** What is needed **
Each entry should be repeated exactly. Its pictures should not be.

** Source data **
------------------------------------

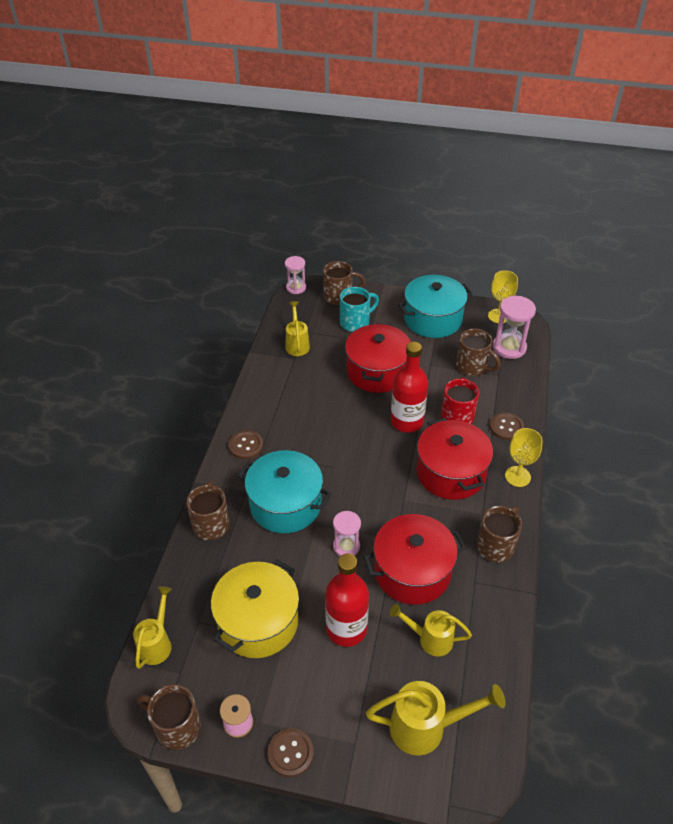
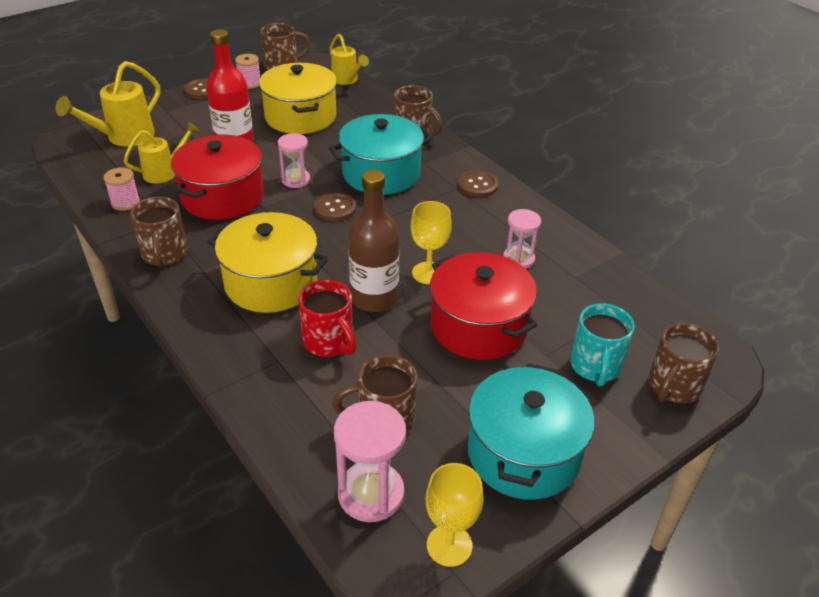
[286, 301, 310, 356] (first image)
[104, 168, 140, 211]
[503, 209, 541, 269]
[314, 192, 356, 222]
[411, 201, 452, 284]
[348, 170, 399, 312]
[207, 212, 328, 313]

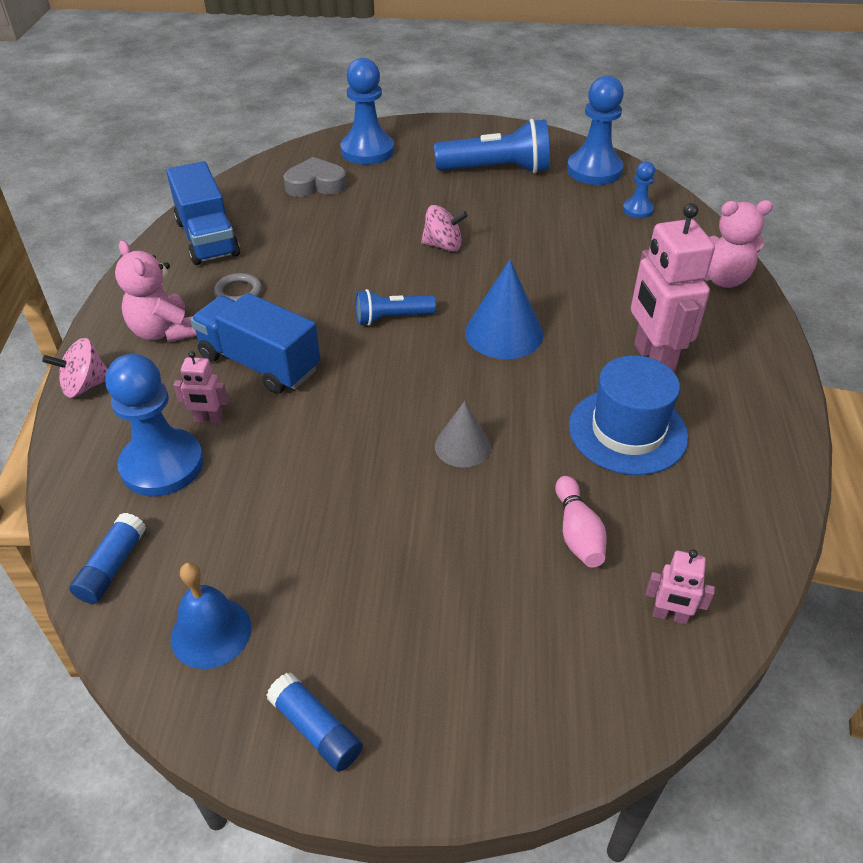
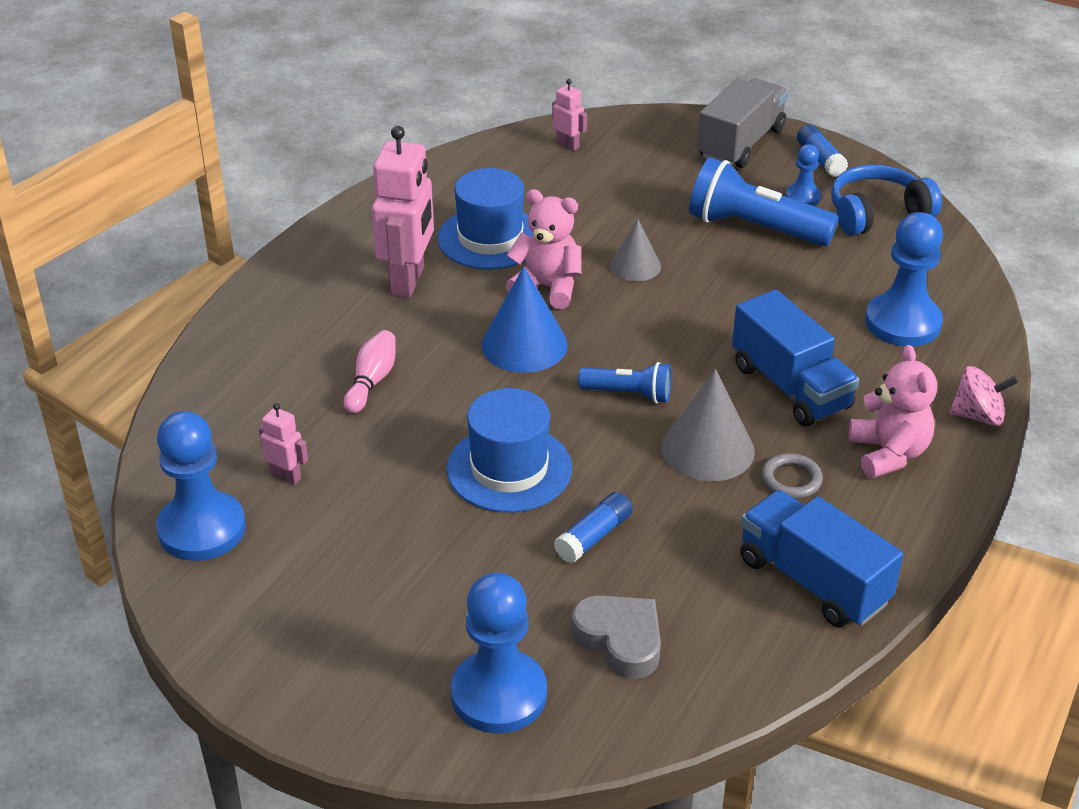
[661, 369, 755, 481]
[697, 78, 788, 168]
[554, 492, 633, 563]
[259, 403, 308, 485]
[689, 157, 839, 246]
[344, 330, 396, 414]
[785, 144, 821, 206]
[506, 189, 582, 309]
[831, 165, 942, 236]
[447, 388, 572, 513]
[740, 490, 903, 628]
[571, 595, 661, 679]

------------------------------------

** Answer section **
[286, 301, 310, 356] (first image)
[104, 168, 140, 211]
[503, 209, 541, 269]
[314, 192, 356, 222]
[411, 201, 452, 284]
[348, 170, 399, 312]
[207, 212, 328, 313]

[661, 369, 755, 481]
[697, 78, 788, 168]
[554, 492, 633, 563]
[259, 403, 308, 485]
[689, 157, 839, 246]
[344, 330, 396, 414]
[785, 144, 821, 206]
[506, 189, 582, 309]
[831, 165, 942, 236]
[447, 388, 572, 513]
[740, 490, 903, 628]
[571, 595, 661, 679]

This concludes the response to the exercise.